▶ [Prompt]
Here the job is to retype the data word for word while leaving the pictures aside.

── Entries provided

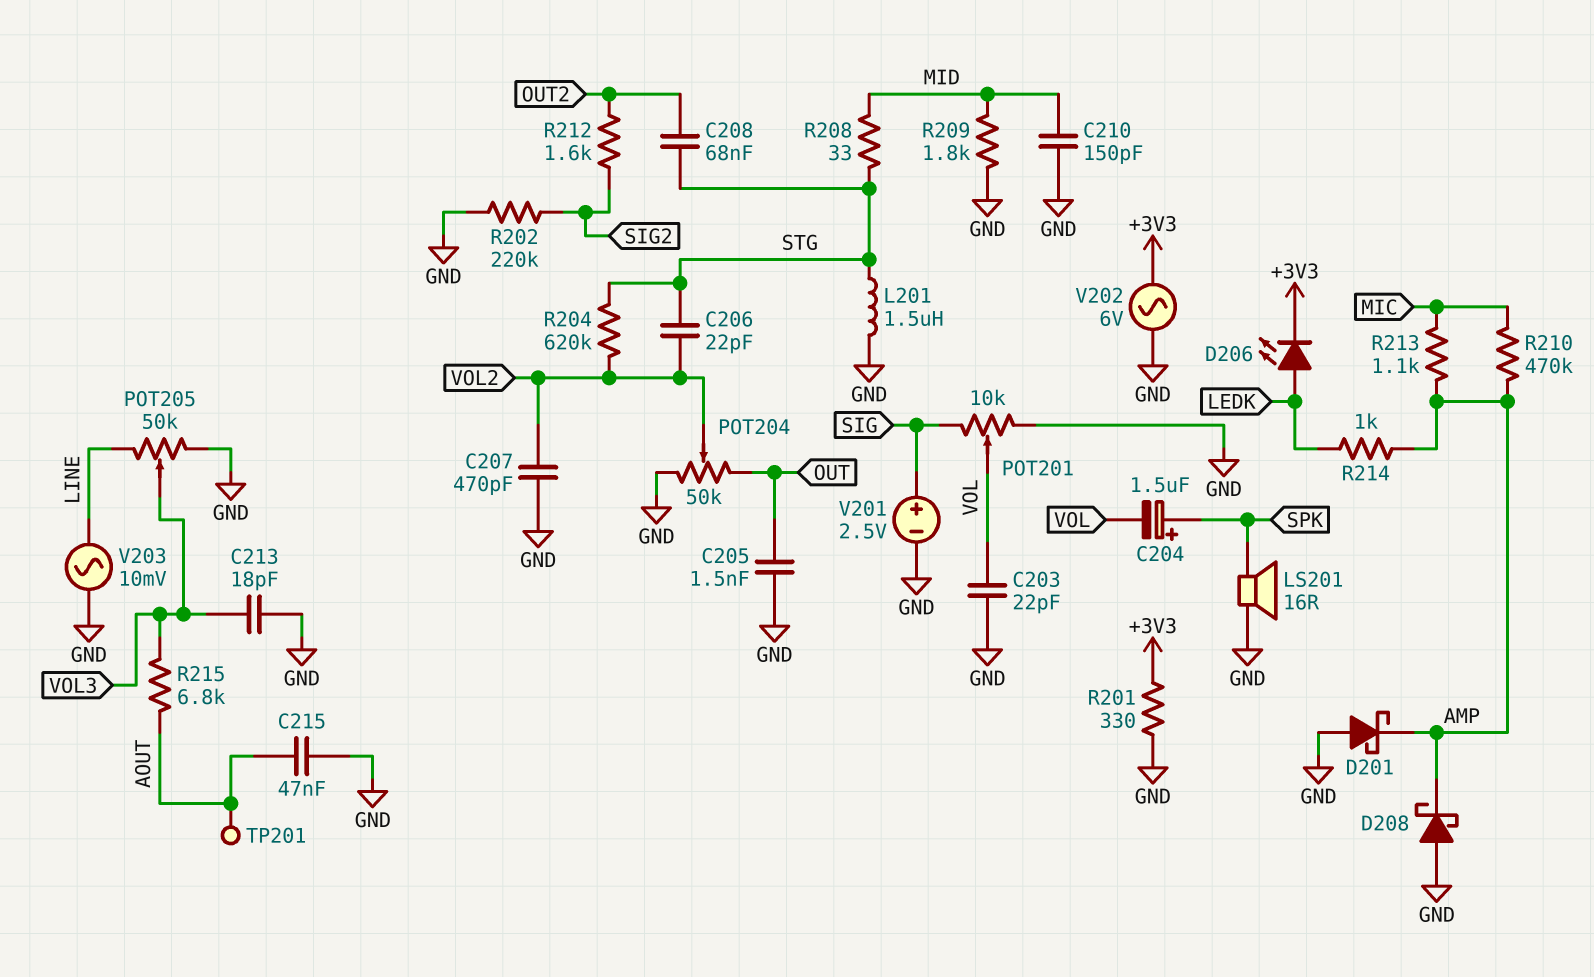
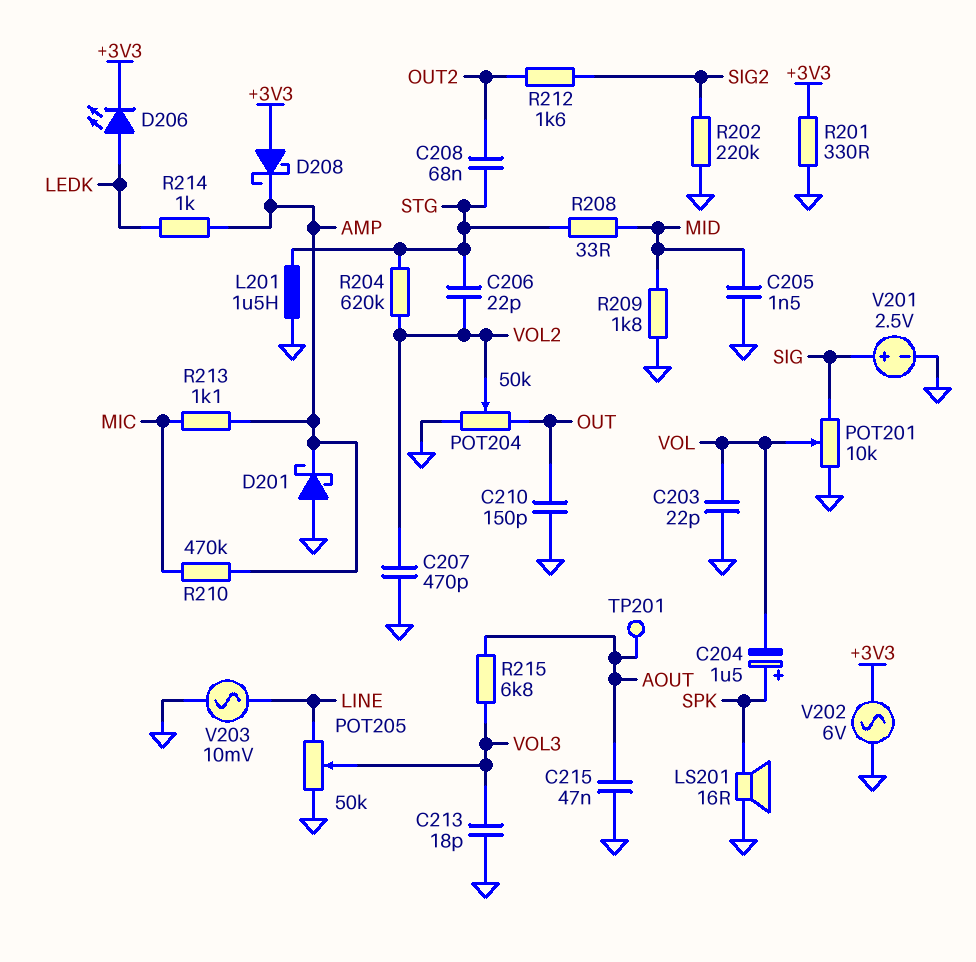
C205: 1.5nF (GND, OUT) -> 1.5nF (GND, MID)
C210: 150pF (GND, MID) -> 150pF (GND, OUT)
D208: schottky (A GND, K AMP) -> schottky (A +3V3, K AMP)

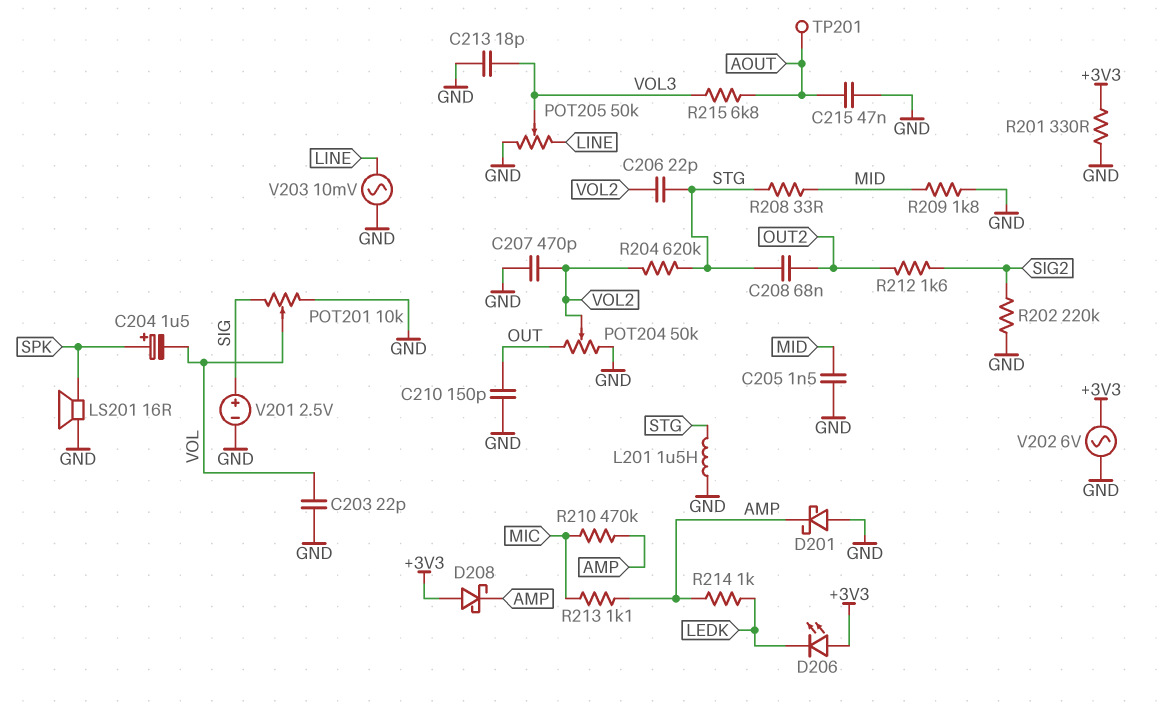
D206: LED (A LEDK, K +3V3) -> LED (A +3V3, K LEDK)

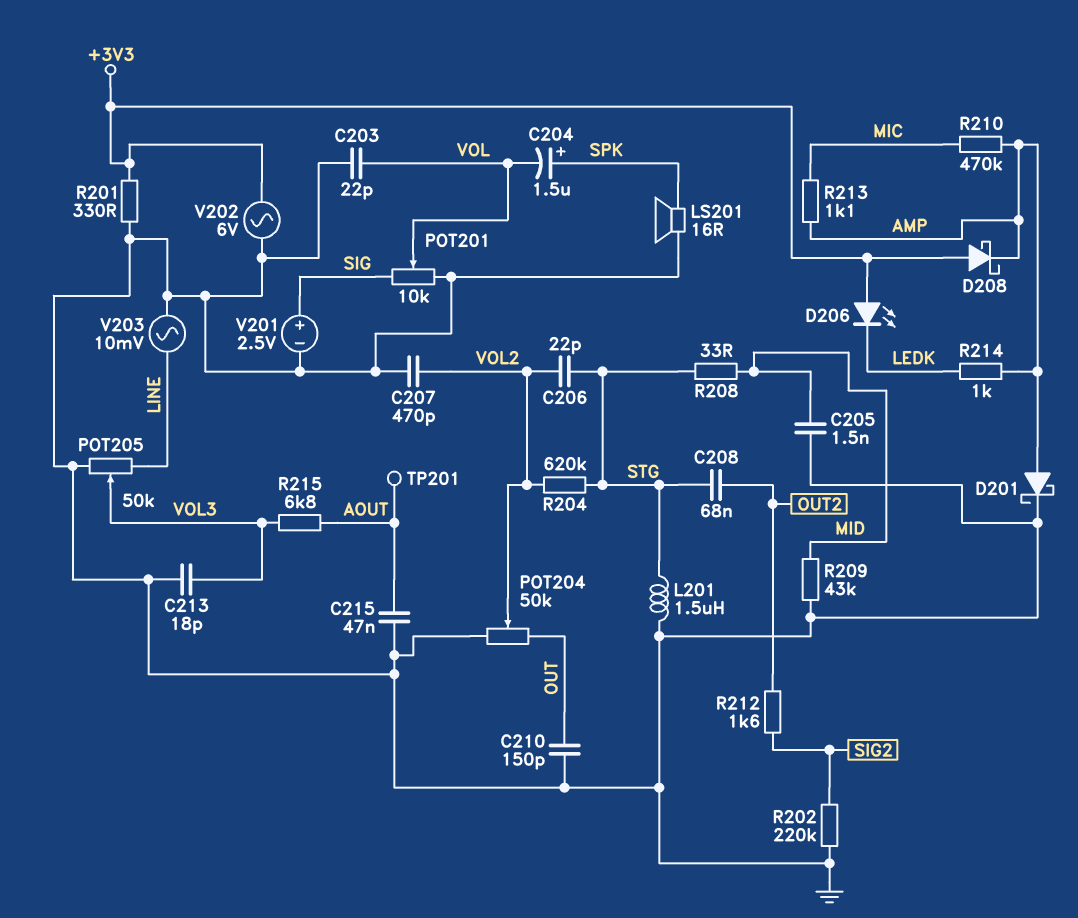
D201: schottky (A GND, K AMP) -> schottky (A AMP, K GND)
R209: 1.8k (GND, MID) -> 43k (GND, MID)

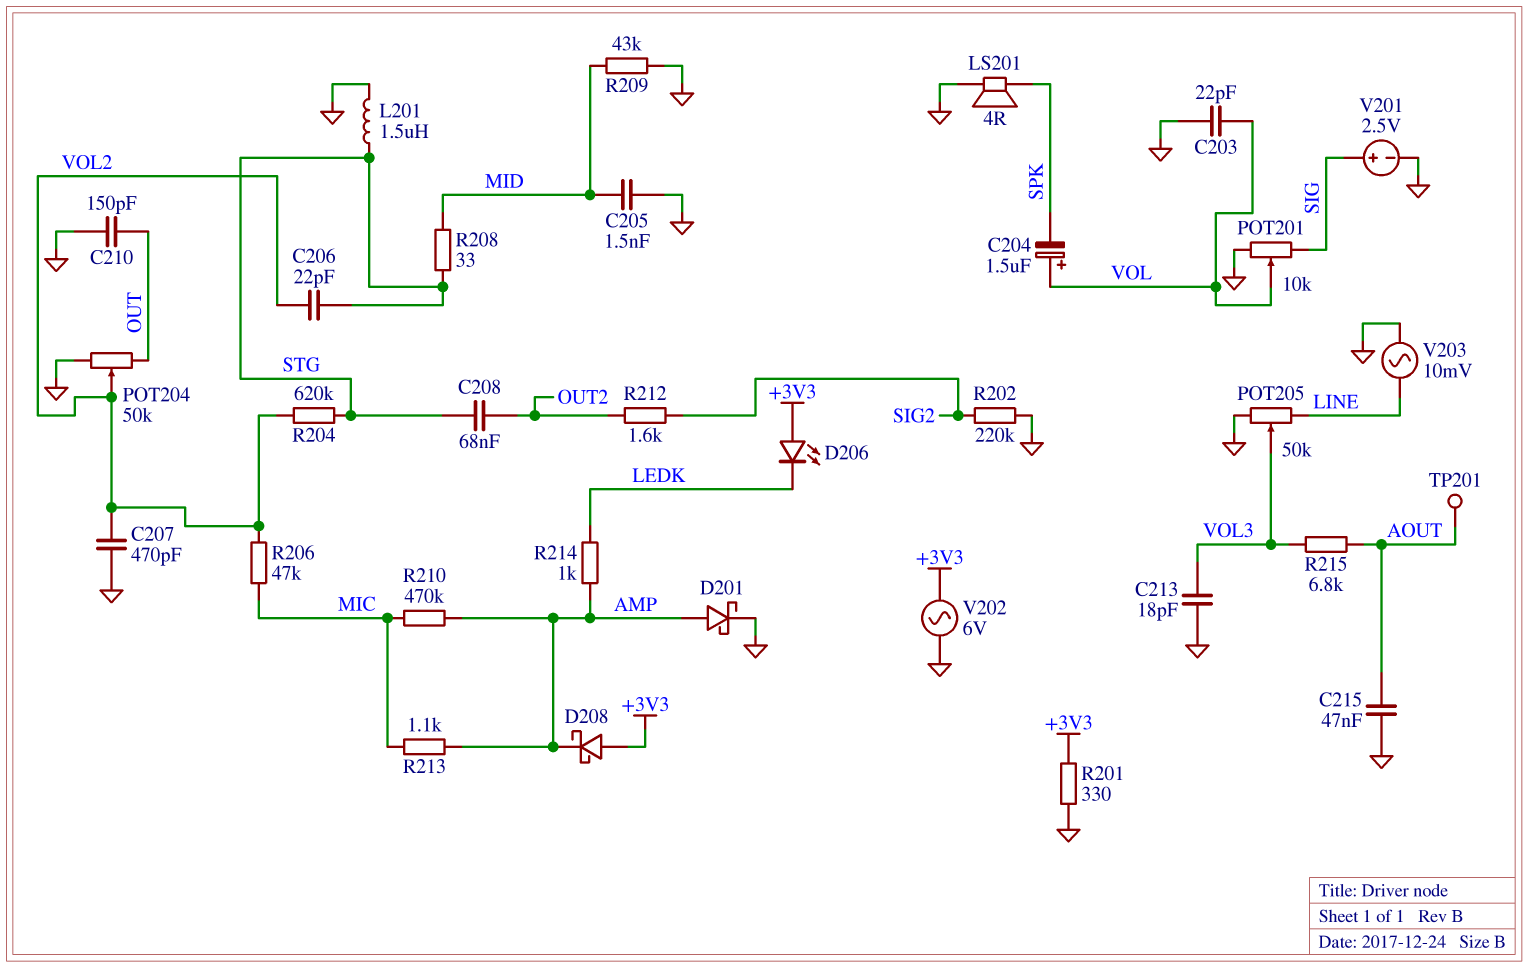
C204: 1.5uF (plus SPK, minus VOL) -> 1.5uF (plus VOL, minus SPK)
LS201: speaker 16R (GND, SPK) -> speaker 4R (GND, SPK)
R206: none -> 47k (MIC, VOL2)

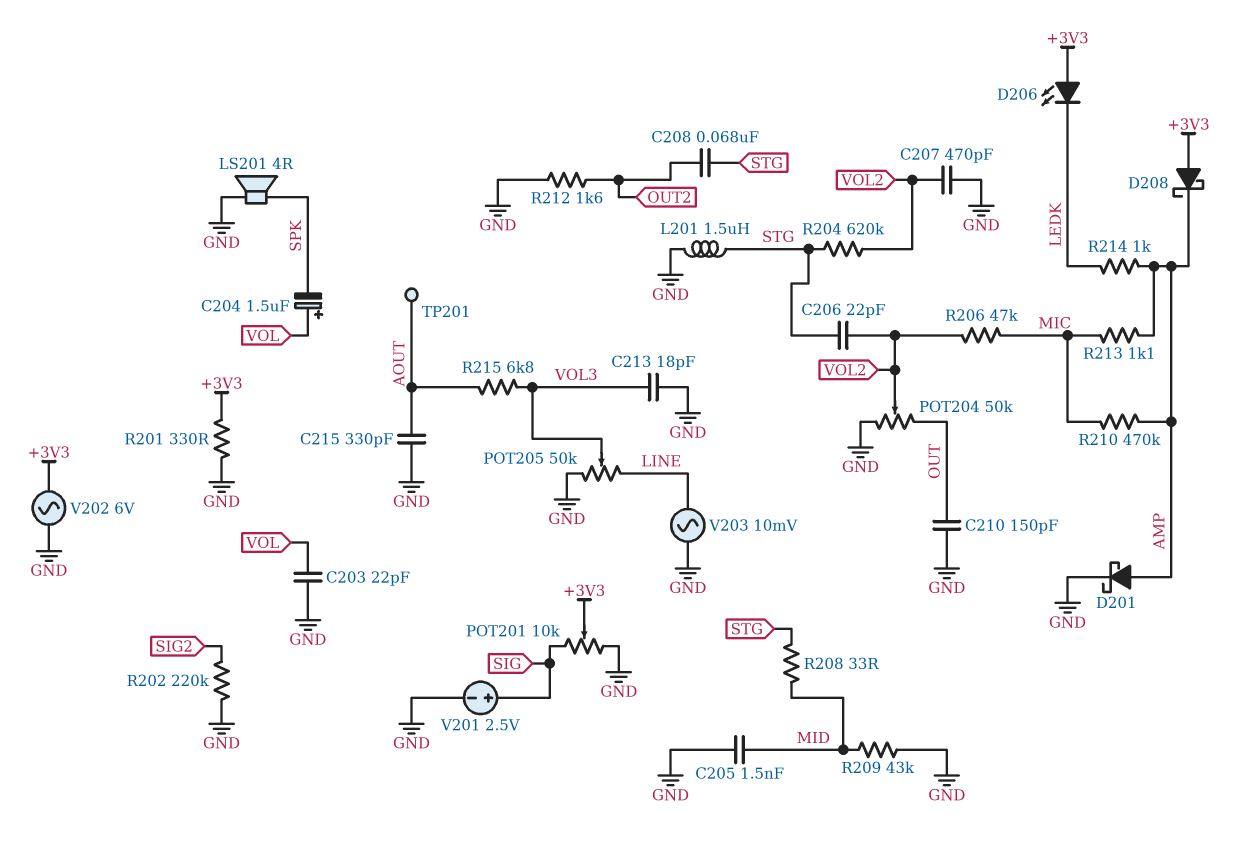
C215: 47nF (AOUT, GND) -> 330pF (AOUT, GND)
POT201: 10k (GND, SIG, wiper VOL) -> 10k (GND, SIG, wiper +3V3)
R212: 1.6k (OUT2, SIG2) -> 1.6k (GND, OUT2)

────

▶ [Solved problem]
C205: 1.5nF (GND, OUT) -> 1.5nF (GND, MID)
C210: 150pF (GND, MID) -> 150pF (GND, OUT)
D208: schottky (A GND, K AMP) -> schottky (A +3V3, K AMP)

D206: LED (A LEDK, K +3V3) -> LED (A +3V3, K LEDK)

D201: schottky (A GND, K AMP) -> schottky (A AMP, K GND)
R209: 1.8k (GND, MID) -> 43k (GND, MID)

C204: 1.5uF (plus SPK, minus VOL) -> 1.5uF (plus VOL, minus SPK)
LS201: speaker 16R (GND, SPK) -> speaker 4R (GND, SPK)
R206: none -> 47k (MIC, VOL2)

C215: 47nF (AOUT, GND) -> 330pF (AOUT, GND)
POT201: 10k (GND, SIG, wiper VOL) -> 10k (GND, SIG, wiper +3V3)
R212: 1.6k (OUT2, SIG2) -> 1.6k (GND, OUT2)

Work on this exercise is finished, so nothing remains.